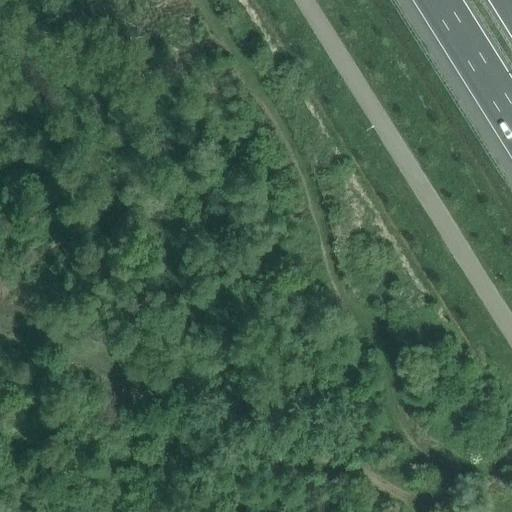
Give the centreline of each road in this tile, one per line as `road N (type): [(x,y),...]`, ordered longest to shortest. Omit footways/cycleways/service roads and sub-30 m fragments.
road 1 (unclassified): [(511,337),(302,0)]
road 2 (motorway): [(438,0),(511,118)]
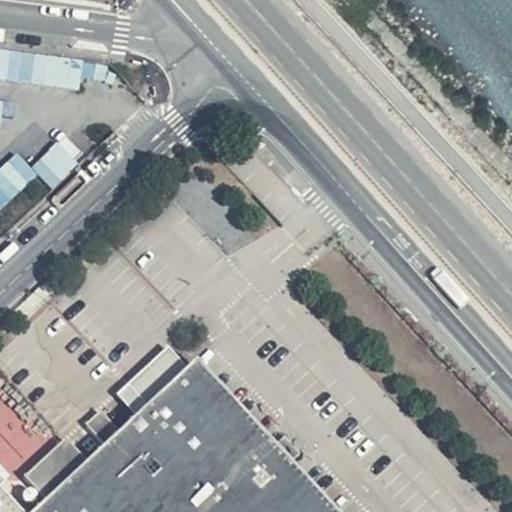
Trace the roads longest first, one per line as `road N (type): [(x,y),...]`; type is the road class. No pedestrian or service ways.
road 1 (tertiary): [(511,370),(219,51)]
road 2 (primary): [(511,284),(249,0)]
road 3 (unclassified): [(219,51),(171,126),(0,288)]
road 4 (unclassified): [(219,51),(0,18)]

= = =

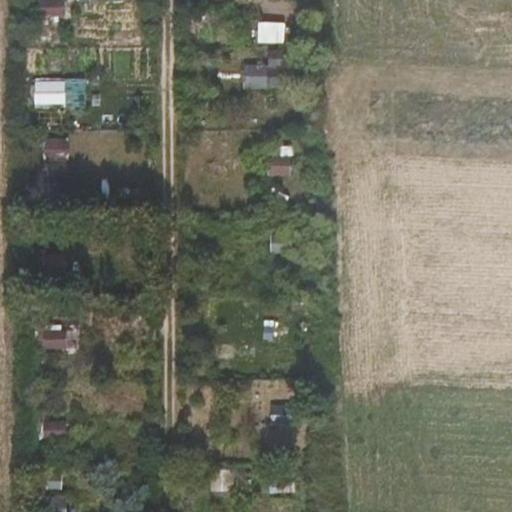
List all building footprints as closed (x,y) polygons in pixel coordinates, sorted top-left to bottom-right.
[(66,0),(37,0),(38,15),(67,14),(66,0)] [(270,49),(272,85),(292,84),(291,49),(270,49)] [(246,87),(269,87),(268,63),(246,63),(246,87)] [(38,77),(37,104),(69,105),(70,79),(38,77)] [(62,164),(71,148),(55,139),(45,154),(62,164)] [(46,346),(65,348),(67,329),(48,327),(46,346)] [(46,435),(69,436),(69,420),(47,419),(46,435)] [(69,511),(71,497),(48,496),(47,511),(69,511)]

= = =

*AIM OF THE TASK*. Duplicate the records verbatim, beginning with the line containing "Give the centreline" and ending with the line containing "road 2 (motorway): [(438,0),(511,118)]", both lines included.

*THE RESULT*.
Give the centreline of each road in this tile, one per line as `road N (type): [(x,y),...]`, ordered longest to shortest. Omit footways/cycleways/service roads and sub-30 m fragments.
road 1 (unclassified): [(511,337),(302,0)]
road 2 (motorway): [(438,0),(511,118)]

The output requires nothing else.